EXERCISE AIM - Each line at or after the one containing "RV1: 500k (+5V, BR_R, wiper" should be transcribed exactly, up to and including the final line of the data.

Content revision data -
########
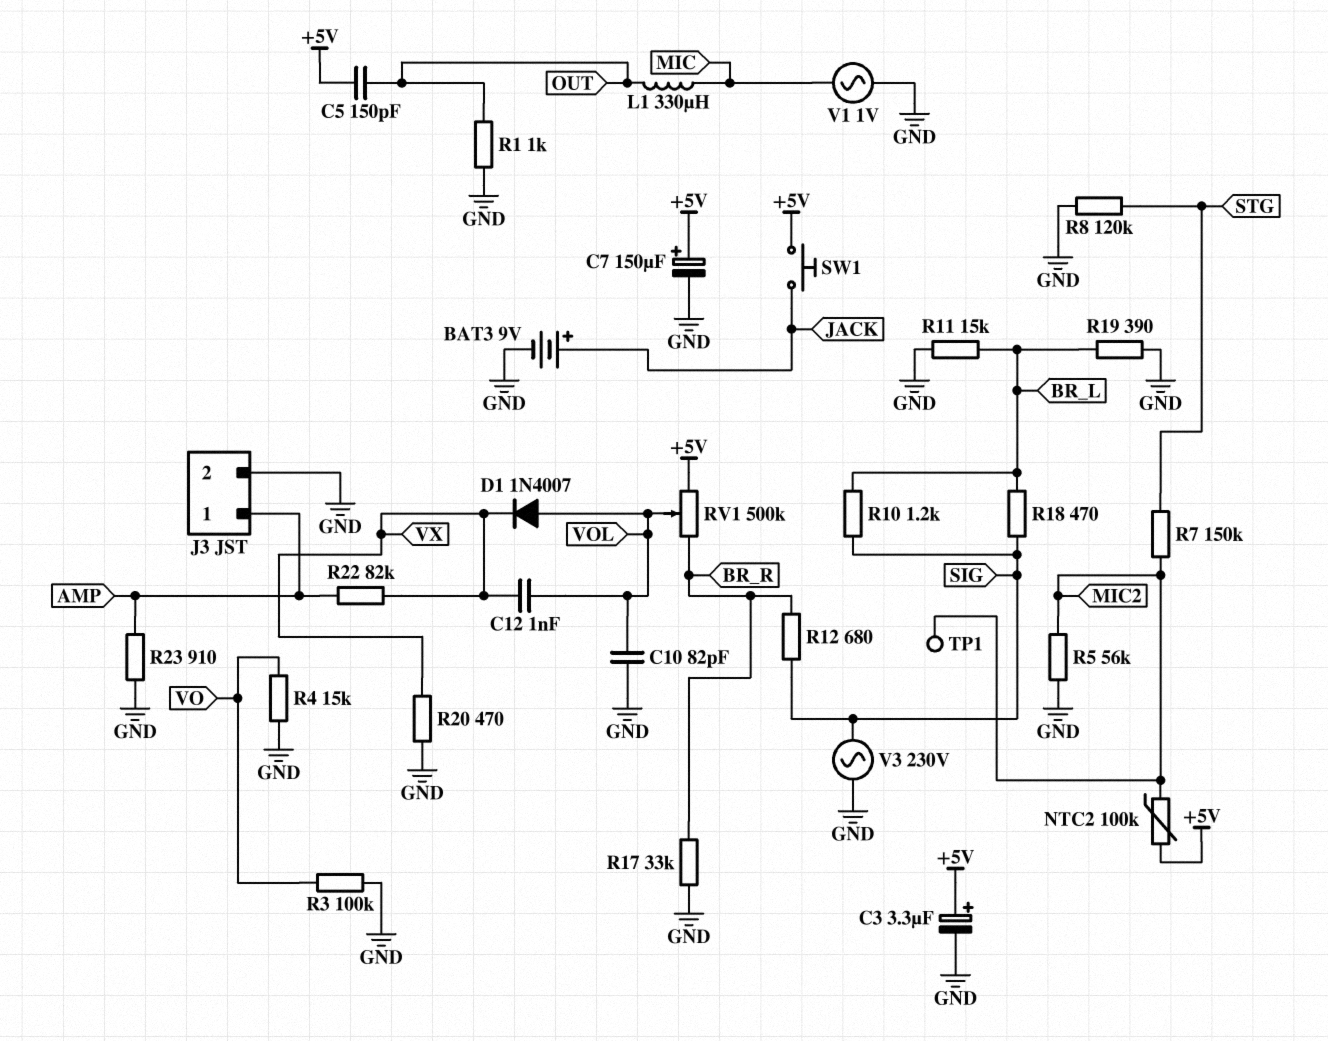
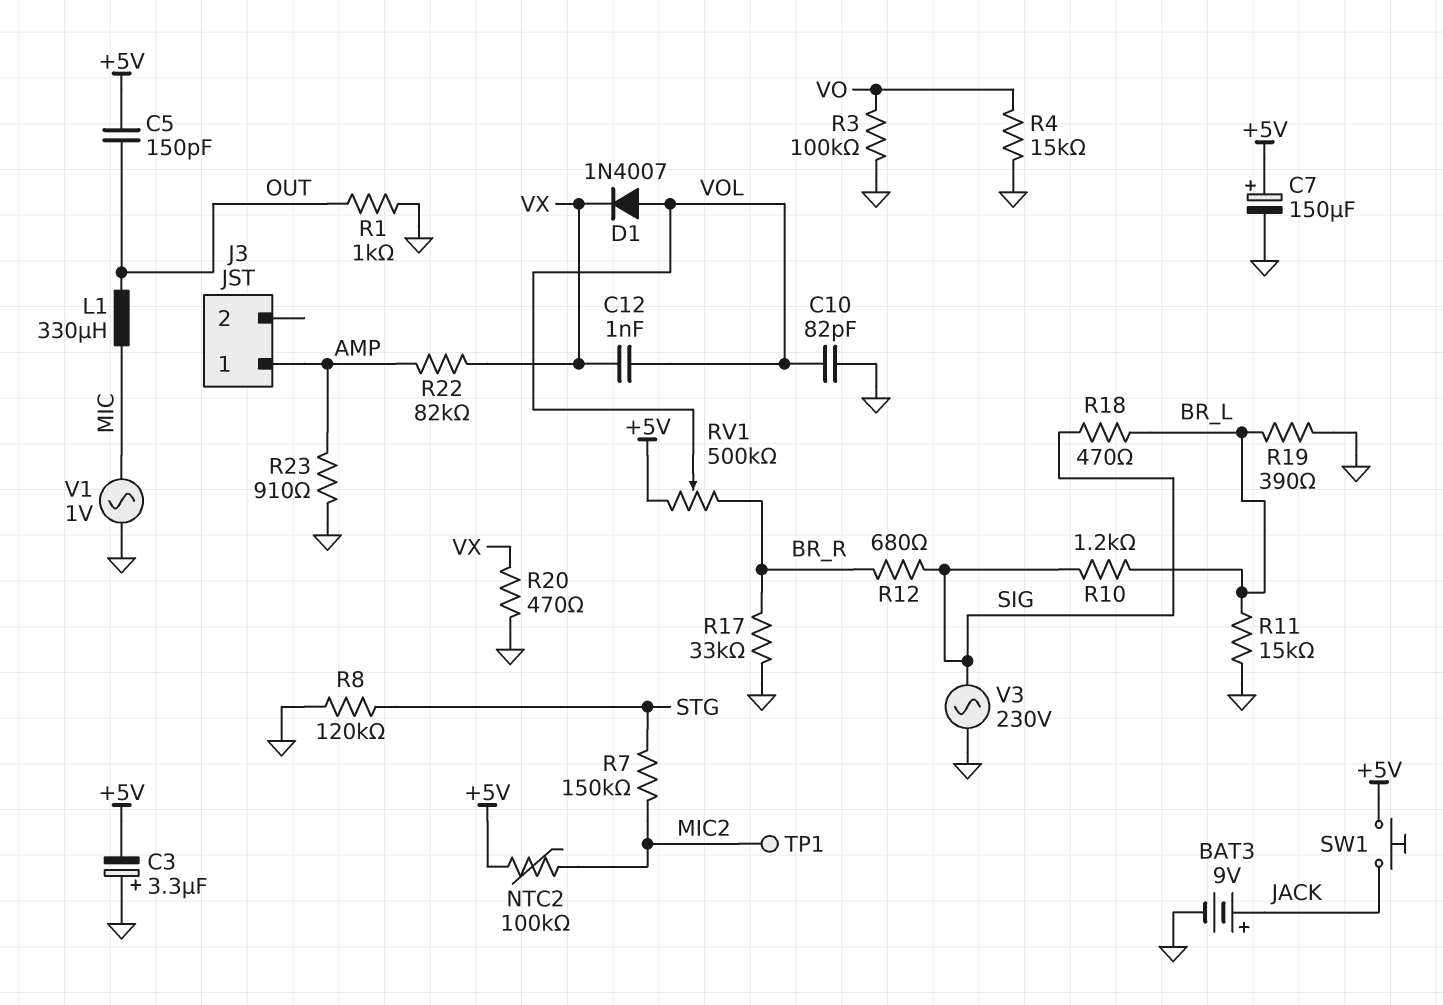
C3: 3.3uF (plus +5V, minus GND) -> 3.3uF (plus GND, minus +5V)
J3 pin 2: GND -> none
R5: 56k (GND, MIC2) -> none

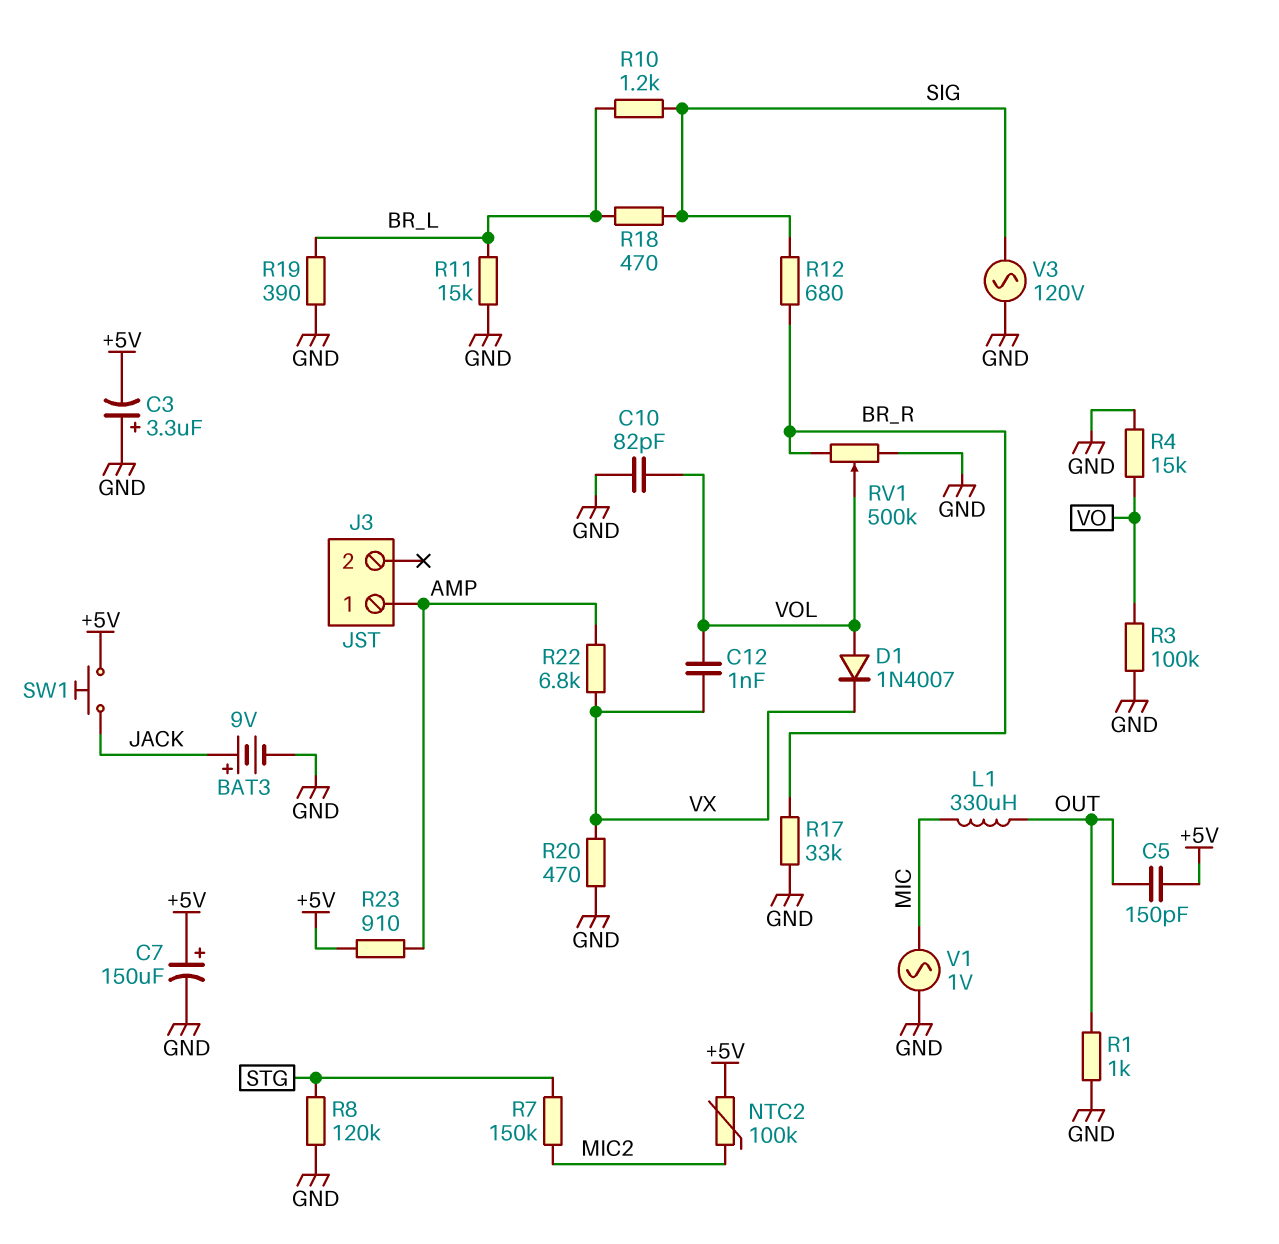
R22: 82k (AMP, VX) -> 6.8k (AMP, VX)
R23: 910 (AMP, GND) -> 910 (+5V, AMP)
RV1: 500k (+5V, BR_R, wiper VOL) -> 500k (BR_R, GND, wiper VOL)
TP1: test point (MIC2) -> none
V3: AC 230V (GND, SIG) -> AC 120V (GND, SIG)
########
SOLUTION TO THIS PROBLEM -
RV1: 500k (+5V, BR_R, wiper VOL) -> 500k (BR_R, GND, wiper VOL)
TP1: test point (MIC2) -> none
V3: AC 230V (GND, SIG) -> AC 120V (GND, SIG)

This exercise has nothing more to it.